> **INFORMATION PROVIDED**:
= Beginning of Section =
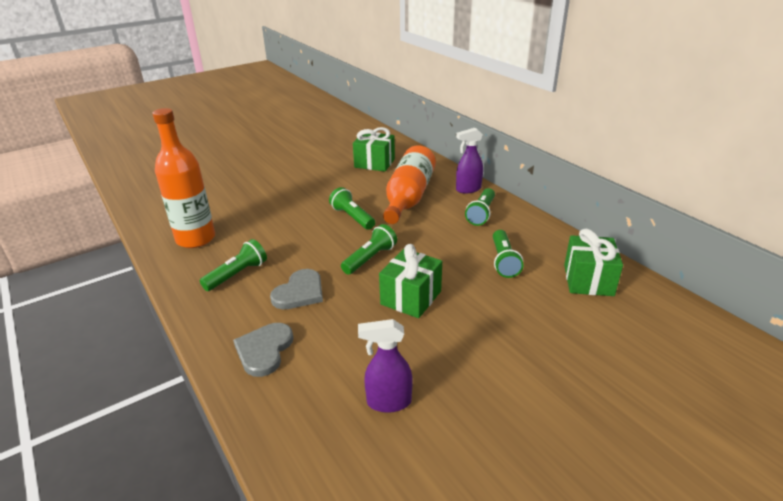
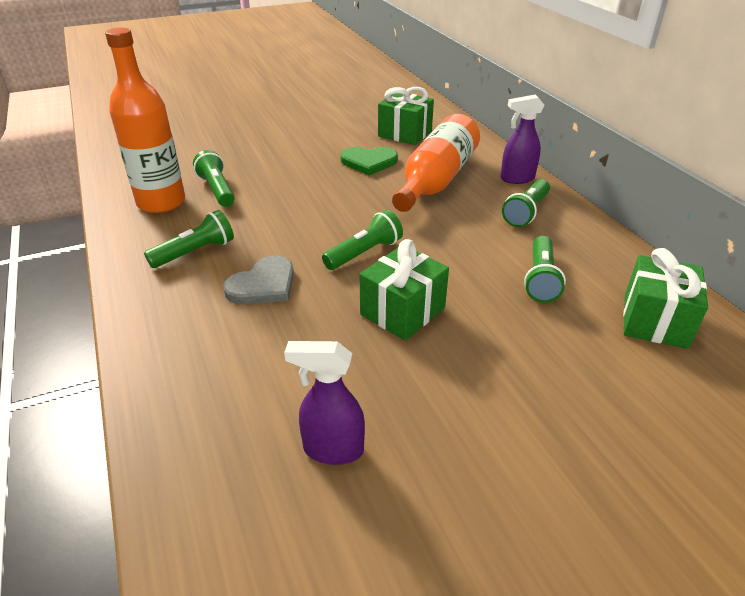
camera: 10 degrees right, 5 degrees up
(264, 350) = (196, 353): grey heart -> none
(352, 217) = (357, 198): green flashlight -> green flashlight (217, 190)
(353, 188) = (369, 162): none -> green heart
= End of Section =
> **YOUR INSTRUCTIONS**:
Leave the pictures out and copy the rest of the data exactly.

> **EXERCISE OUTPUT**:
camera: 10 degrees right, 5 degrees up
(264, 350) = (196, 353): grey heart -> none
(352, 217) = (357, 198): green flashlight -> green flashlight (217, 190)
(353, 188) = (369, 162): none -> green heart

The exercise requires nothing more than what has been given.